Data records
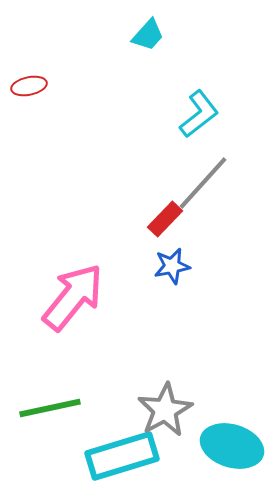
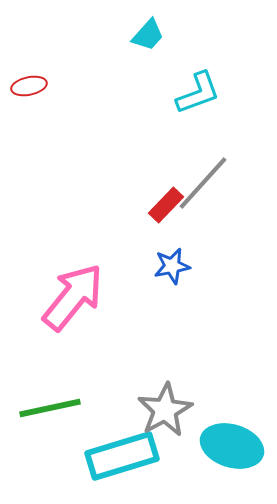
cyan L-shape: moved 1 px left, 21 px up; rotated 18 degrees clockwise
red rectangle: moved 1 px right, 14 px up
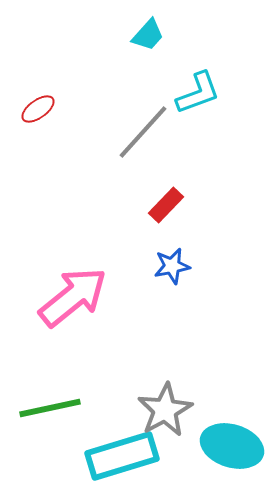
red ellipse: moved 9 px right, 23 px down; rotated 24 degrees counterclockwise
gray line: moved 60 px left, 51 px up
pink arrow: rotated 12 degrees clockwise
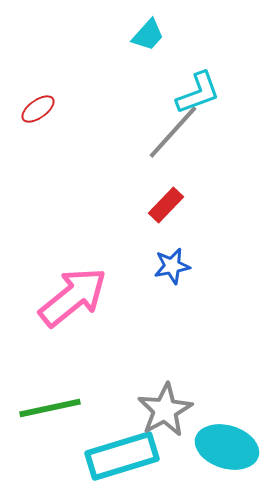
gray line: moved 30 px right
cyan ellipse: moved 5 px left, 1 px down
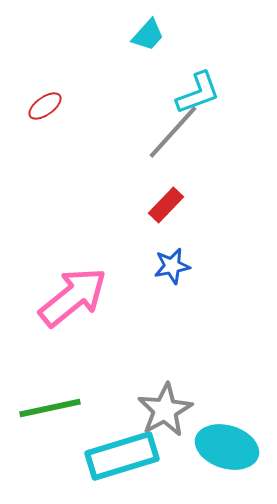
red ellipse: moved 7 px right, 3 px up
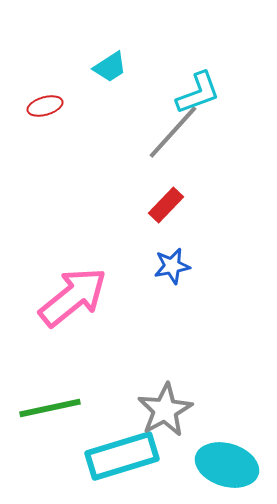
cyan trapezoid: moved 38 px left, 32 px down; rotated 15 degrees clockwise
red ellipse: rotated 20 degrees clockwise
cyan ellipse: moved 18 px down
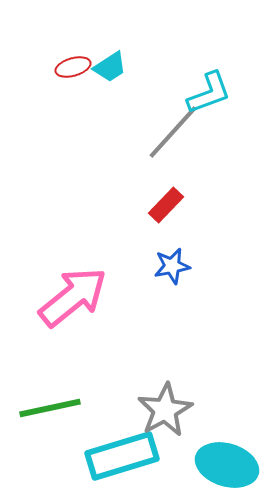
cyan L-shape: moved 11 px right
red ellipse: moved 28 px right, 39 px up
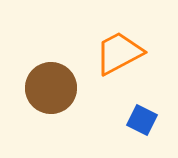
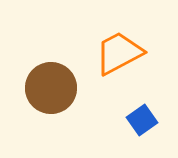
blue square: rotated 28 degrees clockwise
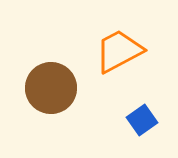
orange trapezoid: moved 2 px up
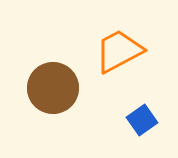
brown circle: moved 2 px right
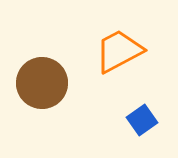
brown circle: moved 11 px left, 5 px up
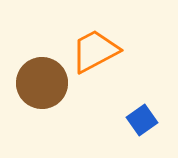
orange trapezoid: moved 24 px left
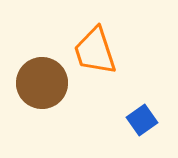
orange trapezoid: rotated 80 degrees counterclockwise
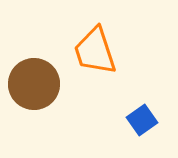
brown circle: moved 8 px left, 1 px down
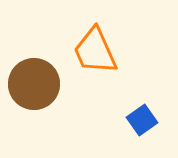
orange trapezoid: rotated 6 degrees counterclockwise
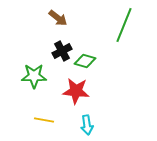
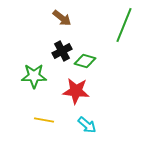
brown arrow: moved 4 px right
cyan arrow: rotated 42 degrees counterclockwise
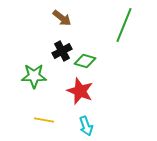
red star: moved 4 px right; rotated 16 degrees clockwise
cyan arrow: moved 1 px left, 1 px down; rotated 30 degrees clockwise
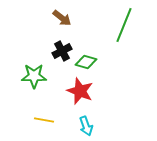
green diamond: moved 1 px right, 1 px down
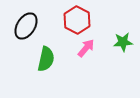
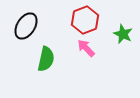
red hexagon: moved 8 px right; rotated 12 degrees clockwise
green star: moved 8 px up; rotated 30 degrees clockwise
pink arrow: rotated 84 degrees counterclockwise
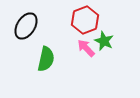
green star: moved 19 px left, 7 px down
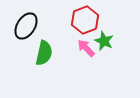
green semicircle: moved 2 px left, 6 px up
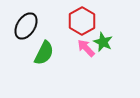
red hexagon: moved 3 px left, 1 px down; rotated 8 degrees counterclockwise
green star: moved 1 px left, 1 px down
green semicircle: rotated 15 degrees clockwise
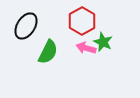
pink arrow: rotated 30 degrees counterclockwise
green semicircle: moved 4 px right, 1 px up
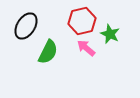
red hexagon: rotated 16 degrees clockwise
green star: moved 7 px right, 8 px up
pink arrow: rotated 24 degrees clockwise
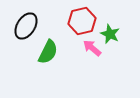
pink arrow: moved 6 px right
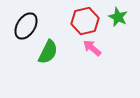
red hexagon: moved 3 px right
green star: moved 8 px right, 17 px up
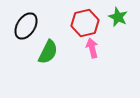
red hexagon: moved 2 px down
pink arrow: rotated 36 degrees clockwise
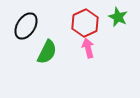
red hexagon: rotated 12 degrees counterclockwise
pink arrow: moved 4 px left
green semicircle: moved 1 px left
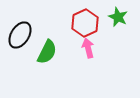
black ellipse: moved 6 px left, 9 px down
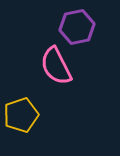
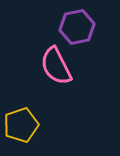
yellow pentagon: moved 10 px down
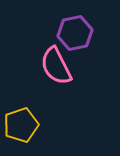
purple hexagon: moved 2 px left, 6 px down
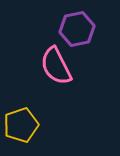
purple hexagon: moved 2 px right, 4 px up
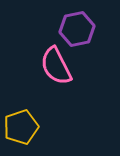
yellow pentagon: moved 2 px down
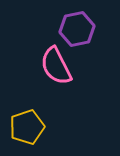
yellow pentagon: moved 6 px right
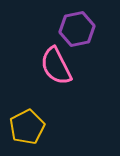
yellow pentagon: rotated 8 degrees counterclockwise
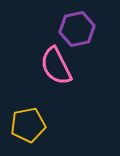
yellow pentagon: moved 1 px right, 2 px up; rotated 16 degrees clockwise
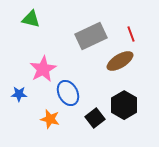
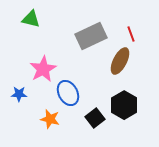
brown ellipse: rotated 32 degrees counterclockwise
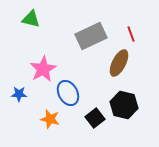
brown ellipse: moved 1 px left, 2 px down
black hexagon: rotated 16 degrees counterclockwise
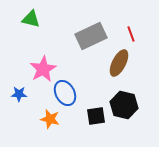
blue ellipse: moved 3 px left
black square: moved 1 px right, 2 px up; rotated 30 degrees clockwise
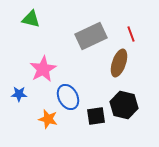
brown ellipse: rotated 8 degrees counterclockwise
blue ellipse: moved 3 px right, 4 px down
orange star: moved 2 px left
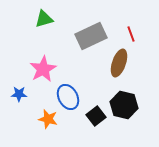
green triangle: moved 13 px right; rotated 30 degrees counterclockwise
black square: rotated 30 degrees counterclockwise
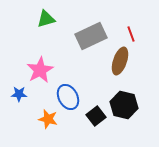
green triangle: moved 2 px right
brown ellipse: moved 1 px right, 2 px up
pink star: moved 3 px left, 1 px down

> **YOUR OBJECTIVE**:
Reproduce every line of the listing above with "counterclockwise" replaced by "anticlockwise" throughout and nothing else altered. Omit the picture lines from your answer.

> **WORKED SOLUTION**:
cyan L-shape: moved 1 px left, 21 px up; rotated 18 degrees clockwise
red rectangle: moved 1 px right, 14 px up
red ellipse: moved 9 px right, 23 px down; rotated 24 degrees anticlockwise
gray line: moved 60 px left, 51 px up
pink arrow: rotated 12 degrees clockwise
gray line: moved 30 px right
cyan ellipse: moved 5 px left, 1 px down
red ellipse: moved 7 px right, 3 px up
cyan trapezoid: moved 38 px left, 32 px down; rotated 15 degrees clockwise
red ellipse: rotated 20 degrees clockwise
cyan ellipse: moved 18 px down
cyan L-shape: moved 11 px right
red ellipse: moved 28 px right, 39 px up
blue square: rotated 28 degrees clockwise
orange trapezoid: moved 2 px up
brown circle: moved 2 px right
brown circle: moved 11 px left, 5 px up
orange trapezoid: moved 24 px left
orange trapezoid: rotated 80 degrees anticlockwise
brown circle: moved 8 px left, 1 px down
orange trapezoid: rotated 6 degrees anticlockwise
brown arrow: moved 4 px right
cyan arrow: rotated 42 degrees anticlockwise
red star: moved 4 px right; rotated 16 degrees clockwise
cyan arrow: moved 1 px left, 1 px down; rotated 30 degrees clockwise
green diamond: moved 1 px right, 1 px down
red hexagon: moved 8 px right; rotated 12 degrees clockwise
green star: moved 8 px up; rotated 30 degrees clockwise
pink arrow: rotated 84 degrees anticlockwise
green star: moved 19 px left, 7 px down
green semicircle: moved 2 px left, 6 px up
red hexagon: moved 3 px left, 1 px down; rotated 8 degrees anticlockwise
green star: moved 1 px left, 1 px down
green semicircle: rotated 15 degrees clockwise
pink arrow: rotated 30 degrees anticlockwise
green semicircle: moved 4 px right, 1 px up
red hexagon: rotated 16 degrees clockwise
green star: moved 7 px right, 8 px up
pink arrow: rotated 24 degrees clockwise
pink arrow: moved 6 px right
red hexagon: moved 3 px right
green star: moved 8 px right, 17 px up
red hexagon: moved 2 px down
pink arrow: rotated 36 degrees clockwise
red hexagon: rotated 12 degrees anticlockwise
pink arrow: moved 4 px left
green semicircle: moved 1 px left
black ellipse: moved 6 px left, 9 px down
yellow pentagon: moved 10 px down
purple hexagon: moved 2 px left, 6 px down
purple hexagon: moved 2 px right, 4 px up
yellow pentagon: moved 2 px down
yellow pentagon: moved 6 px right
yellow pentagon: rotated 8 degrees anticlockwise
yellow pentagon: moved 1 px right, 2 px up; rotated 16 degrees clockwise
brown ellipse: rotated 32 degrees anticlockwise
brown ellipse: moved 1 px left, 2 px down
black hexagon: rotated 16 degrees anticlockwise
blue ellipse: moved 3 px left
black square: moved 1 px right, 2 px up; rotated 30 degrees clockwise
brown ellipse: rotated 8 degrees anticlockwise
blue ellipse: moved 3 px right, 4 px down
orange star: moved 2 px left
green triangle: moved 13 px right; rotated 30 degrees anticlockwise
black square: rotated 30 degrees anticlockwise
green triangle: moved 2 px right
brown ellipse: moved 1 px right, 2 px up
pink star: moved 3 px left, 1 px down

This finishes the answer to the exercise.